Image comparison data
◇ ◇ ◇ ◇

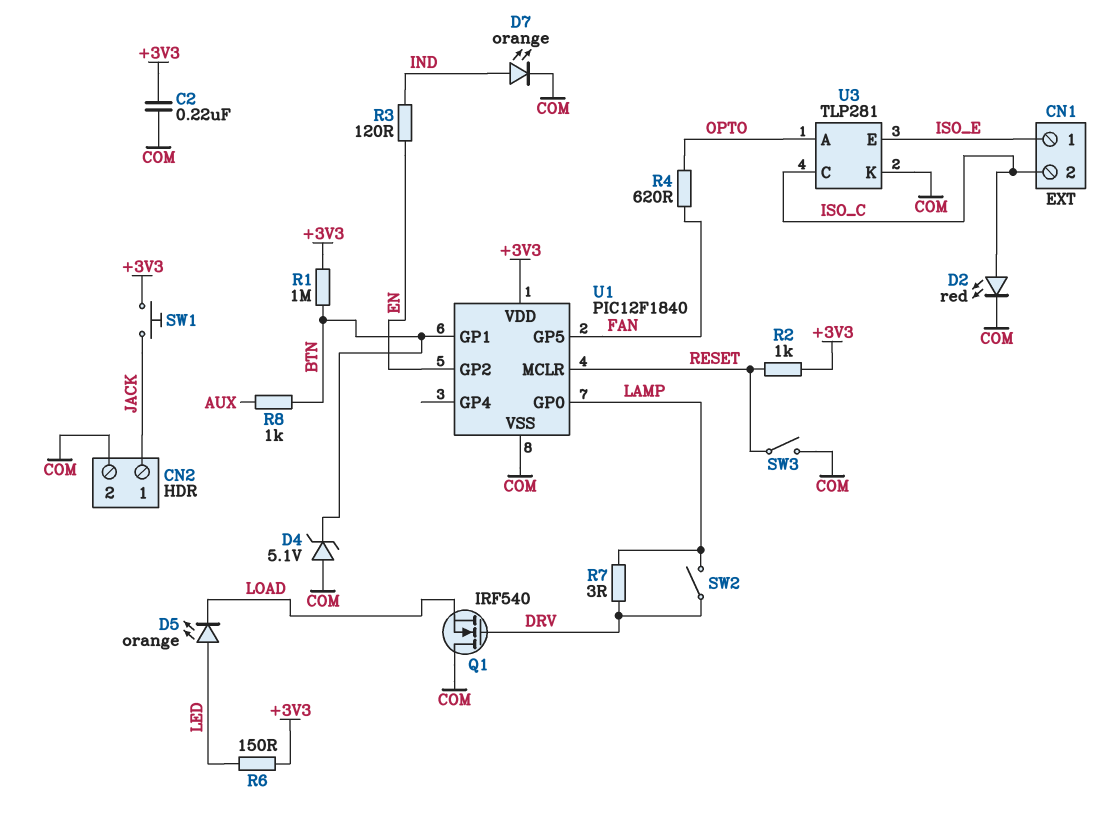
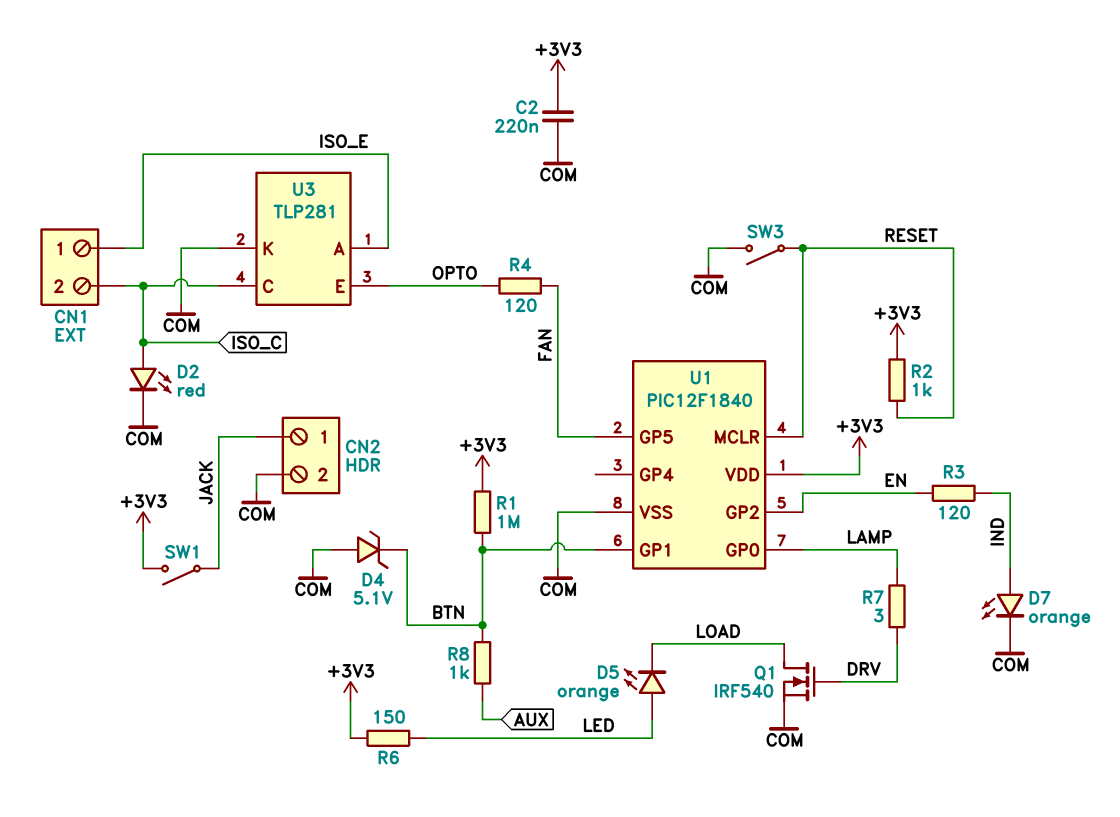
Q1: NMOS IRF540 (G DRV, D COM, S LOAD) -> NMOS IRF540 (G DRV, D LOAD, S COM)
R4: 620 (FAN, OPTO) -> 120 (FAN, OPTO)
SW1: button (+3V3, JACK) -> switch (+3V3, JACK)
SW2: switch (DRV, LAMP) -> none
U3 pin A: OPTO -> ISO_E
U3 pin E: ISO_E -> OPTO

◇ ◇ ◇ ◇

**What the exercise asks:** All lines from the one containing "SW1: button (+3V3, JACK)" to the end of the records are to be duplicated exactly, and no other lines are to be given.

**Task solution:**
SW1: button (+3V3, JACK) -> switch (+3V3, JACK)
SW2: switch (DRV, LAMP) -> none
U3 pin A: OPTO -> ISO_E
U3 pin E: ISO_E -> OPTO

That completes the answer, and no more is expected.